Given records:

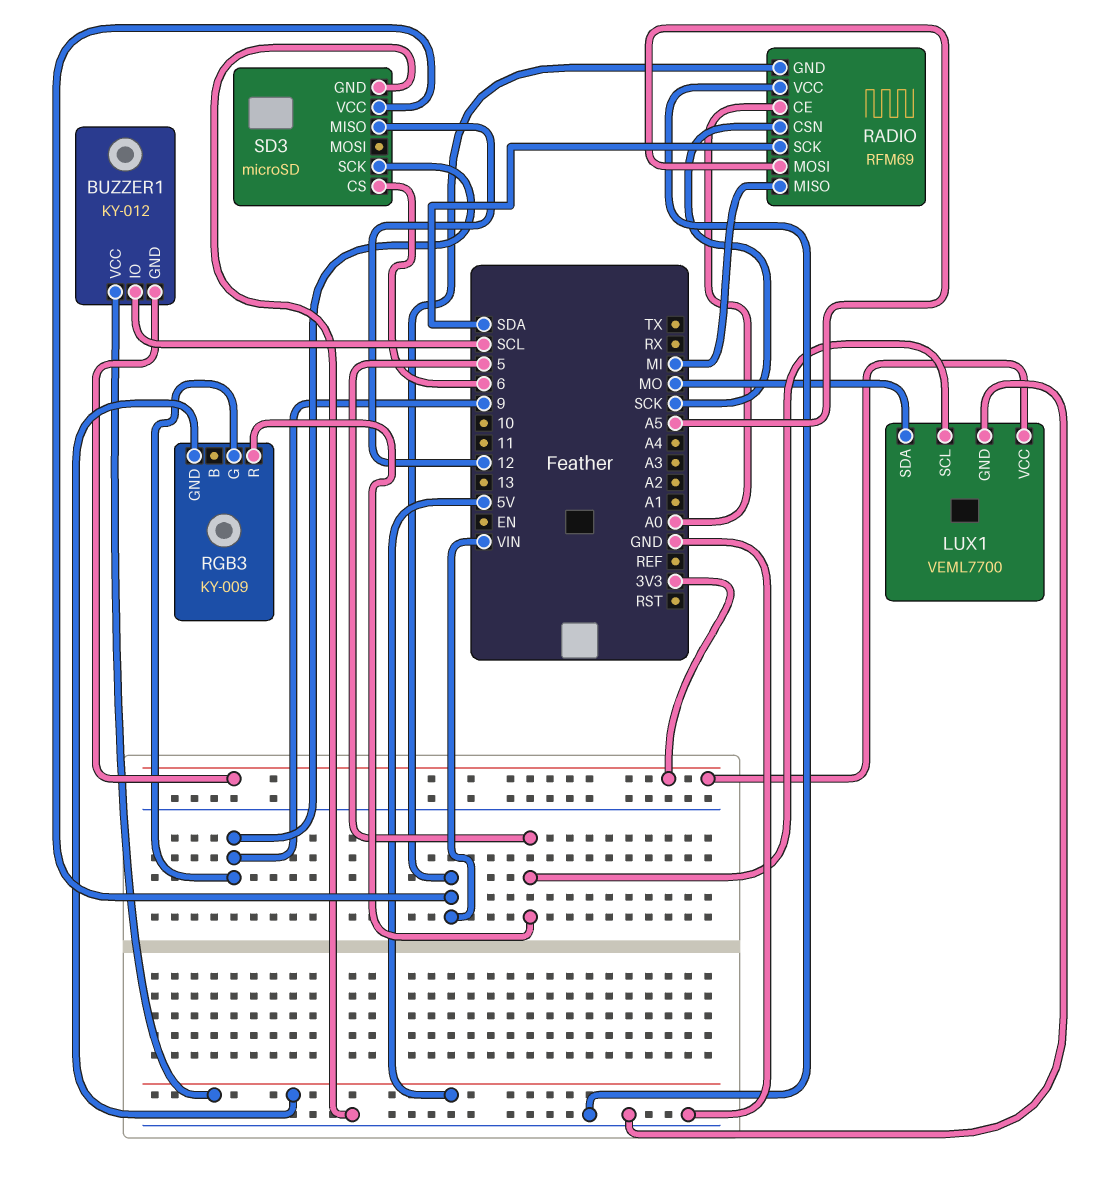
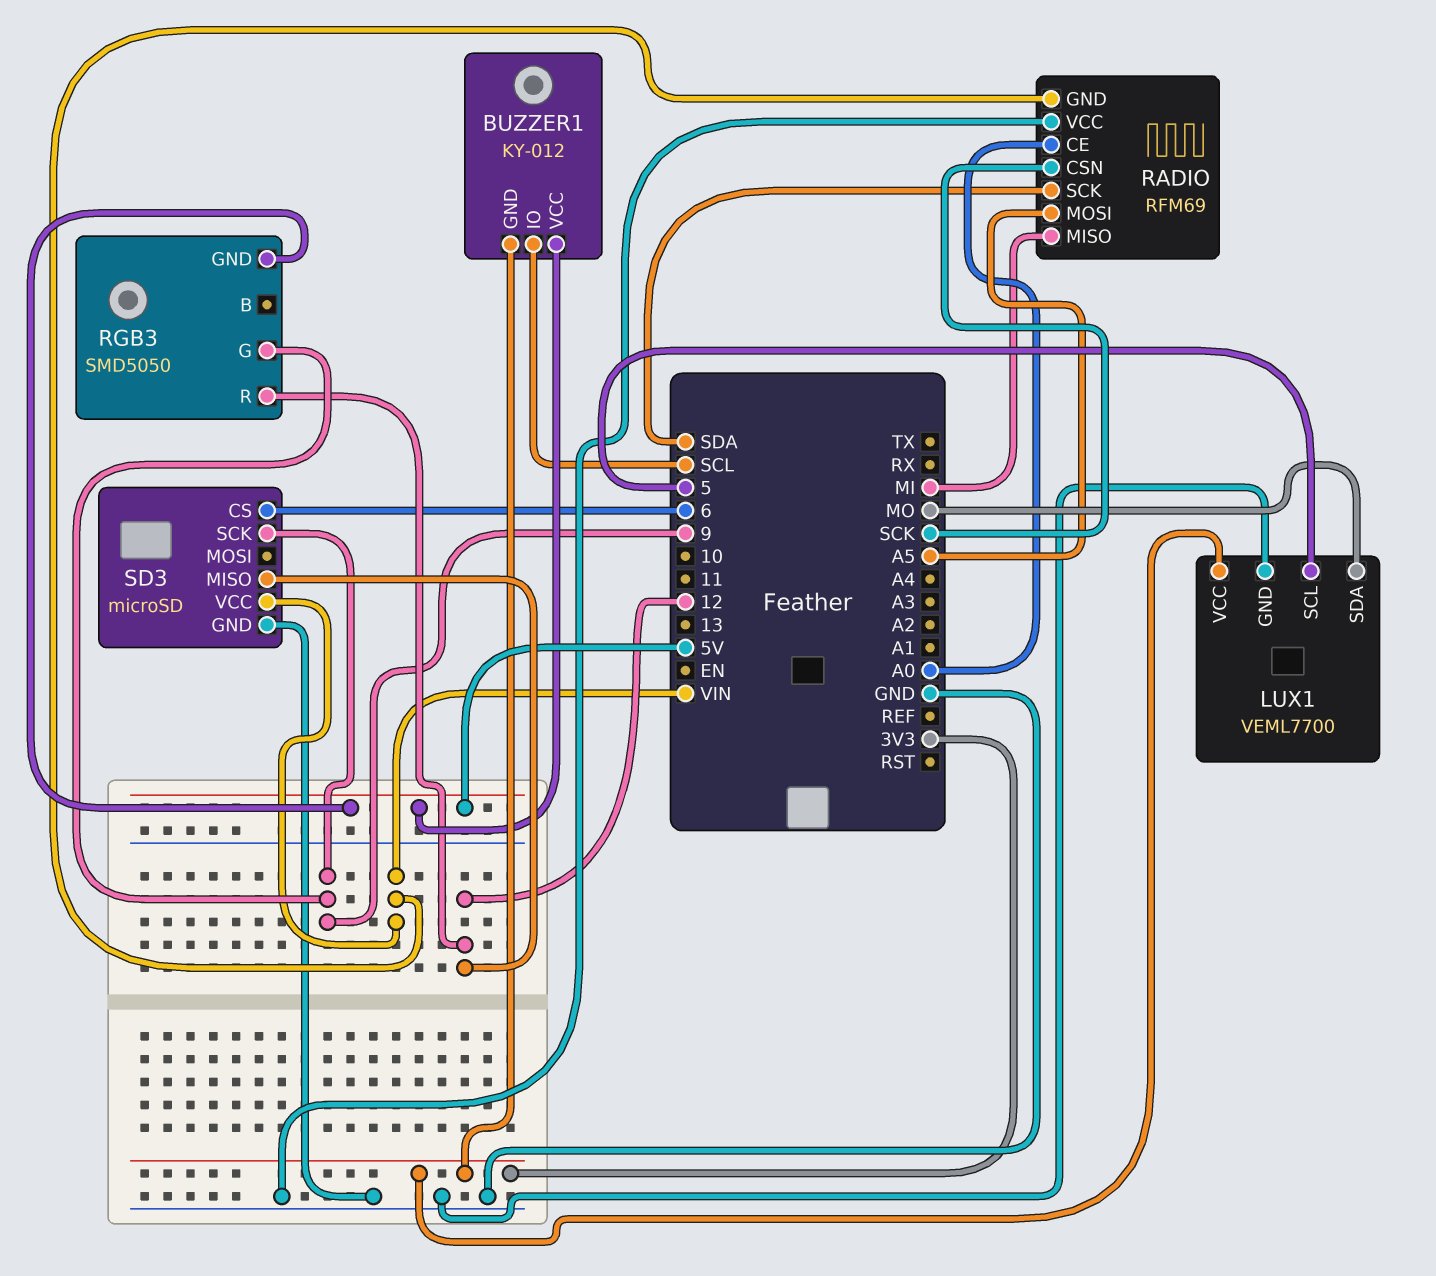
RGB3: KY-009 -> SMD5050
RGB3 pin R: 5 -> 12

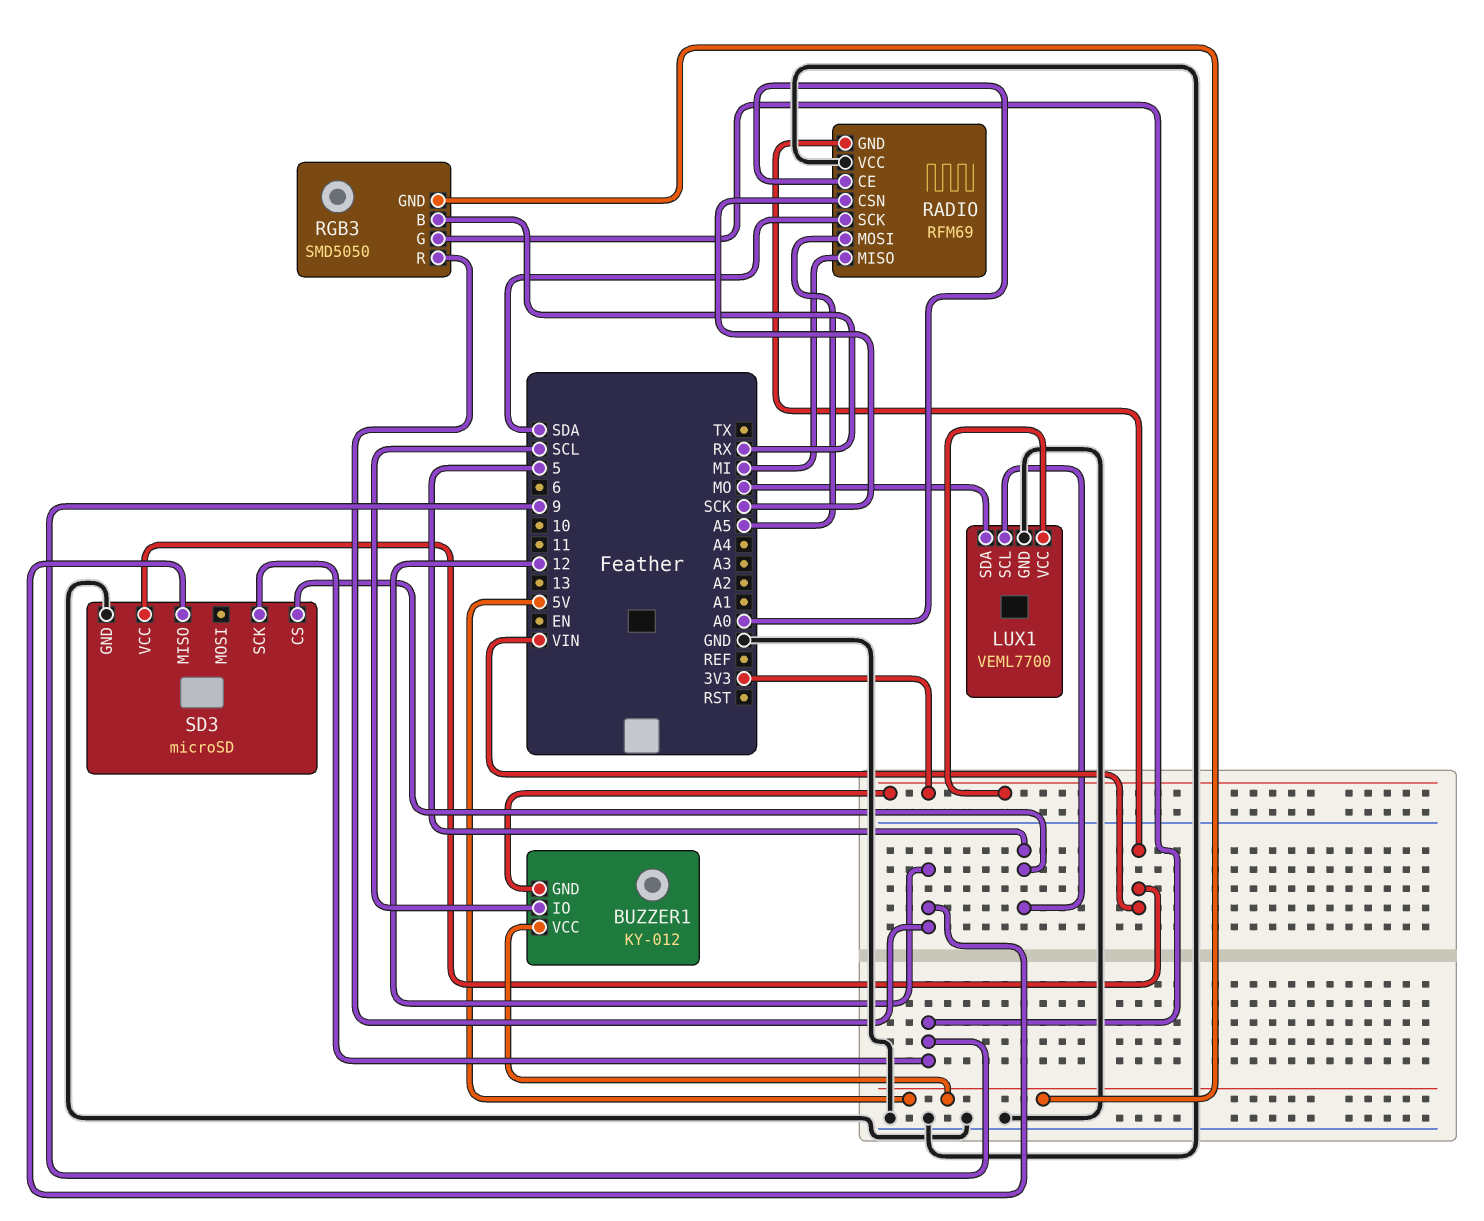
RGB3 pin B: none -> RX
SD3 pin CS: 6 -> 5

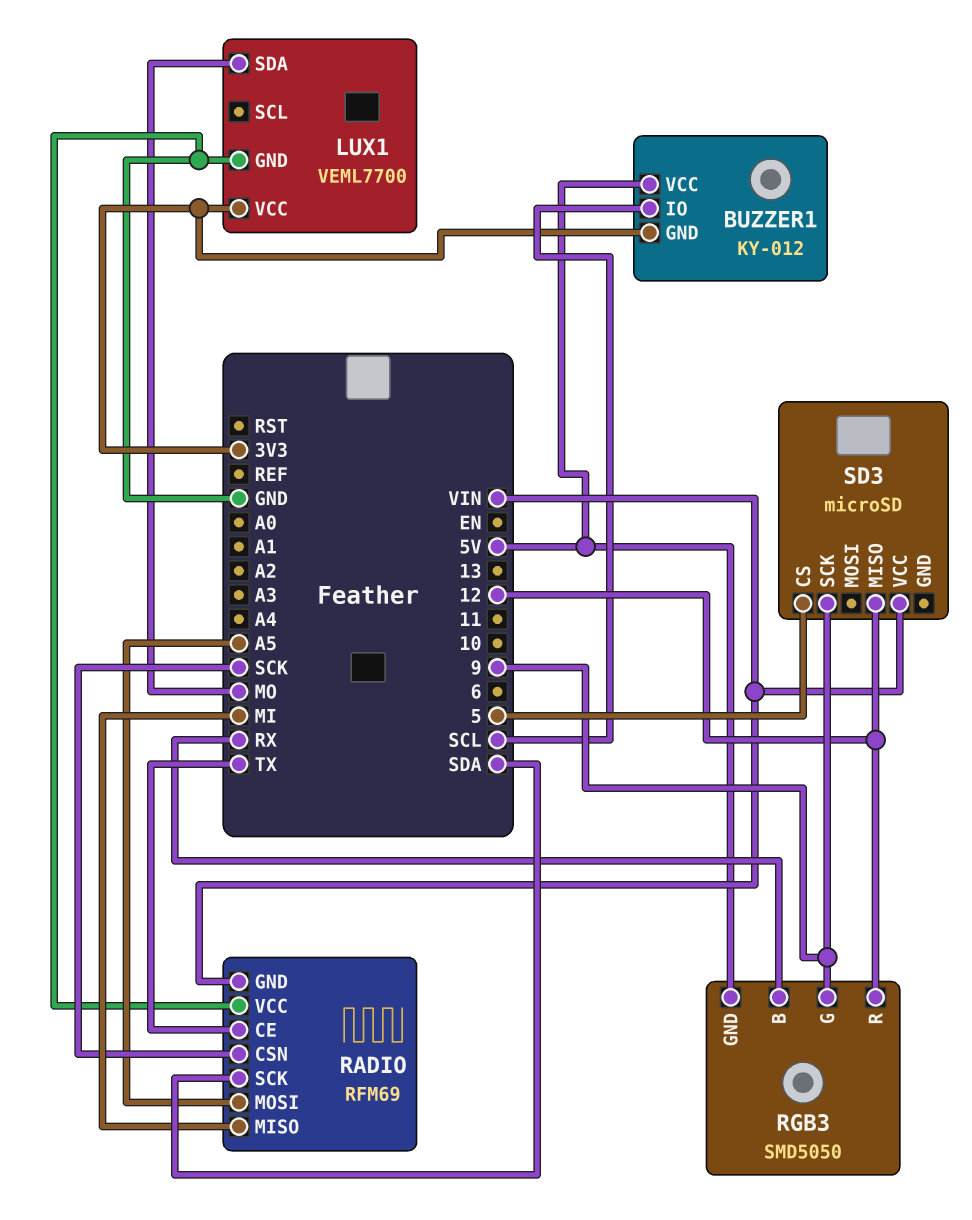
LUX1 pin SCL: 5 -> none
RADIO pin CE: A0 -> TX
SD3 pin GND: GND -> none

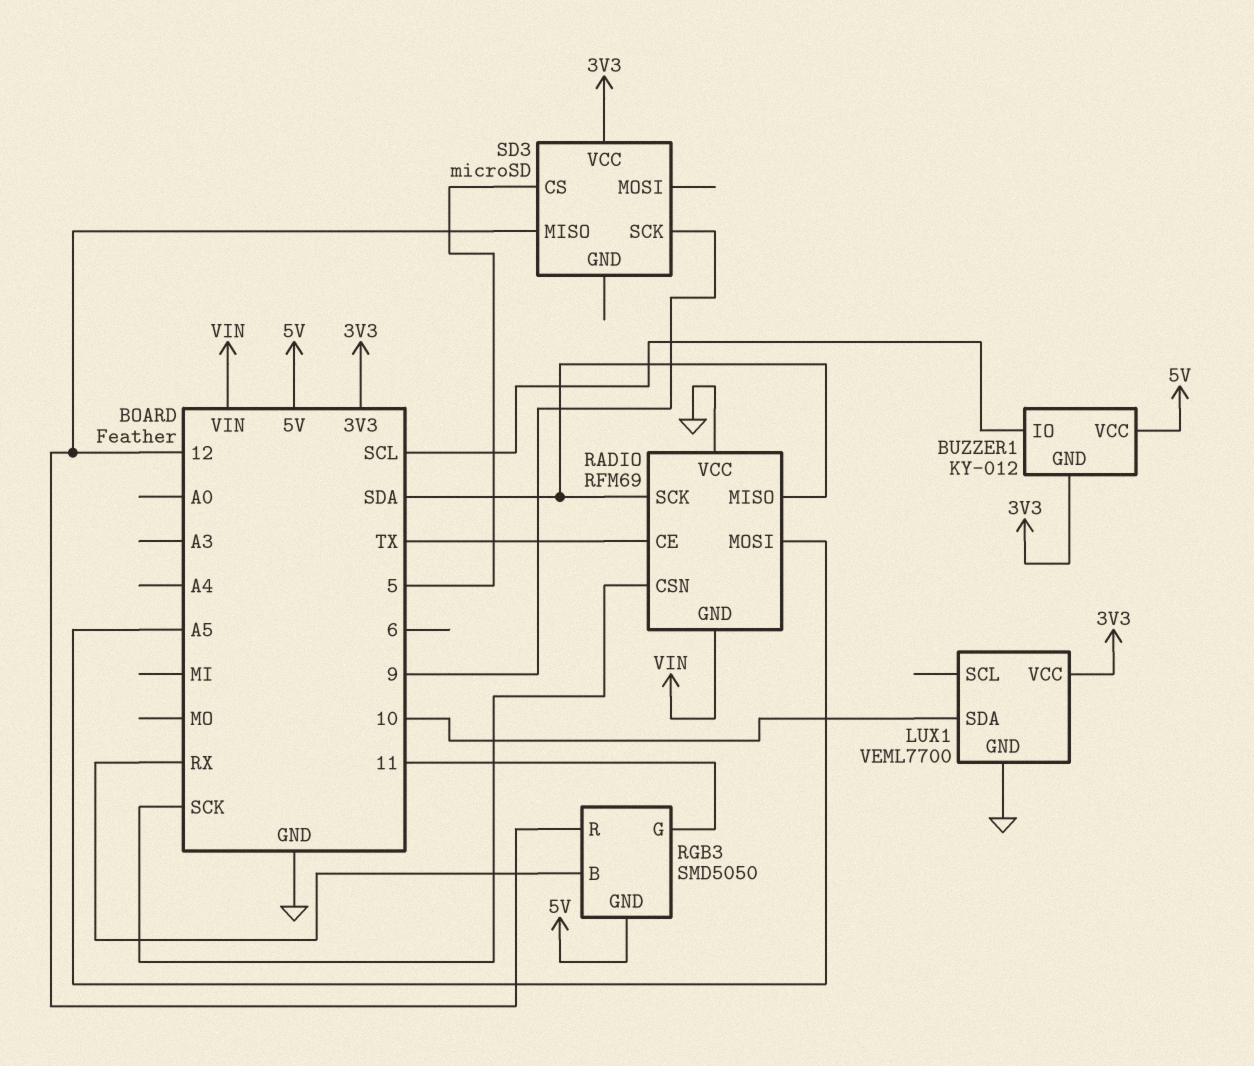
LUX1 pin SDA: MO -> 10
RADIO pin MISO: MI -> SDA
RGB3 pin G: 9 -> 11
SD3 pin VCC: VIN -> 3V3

Problem description:
Beginning with the line with "SD3 pin CS: 6 -> 5", repeat the entries above exactly, up to and including the last line, leaving out pictures.

Answer section:
SD3 pin CS: 6 -> 5

LUX1 pin SCL: 5 -> none
RADIO pin CE: A0 -> TX
SD3 pin GND: GND -> none

LUX1 pin SDA: MO -> 10
RADIO pin MISO: MI -> SDA
RGB3 pin G: 9 -> 11
SD3 pin VCC: VIN -> 3V3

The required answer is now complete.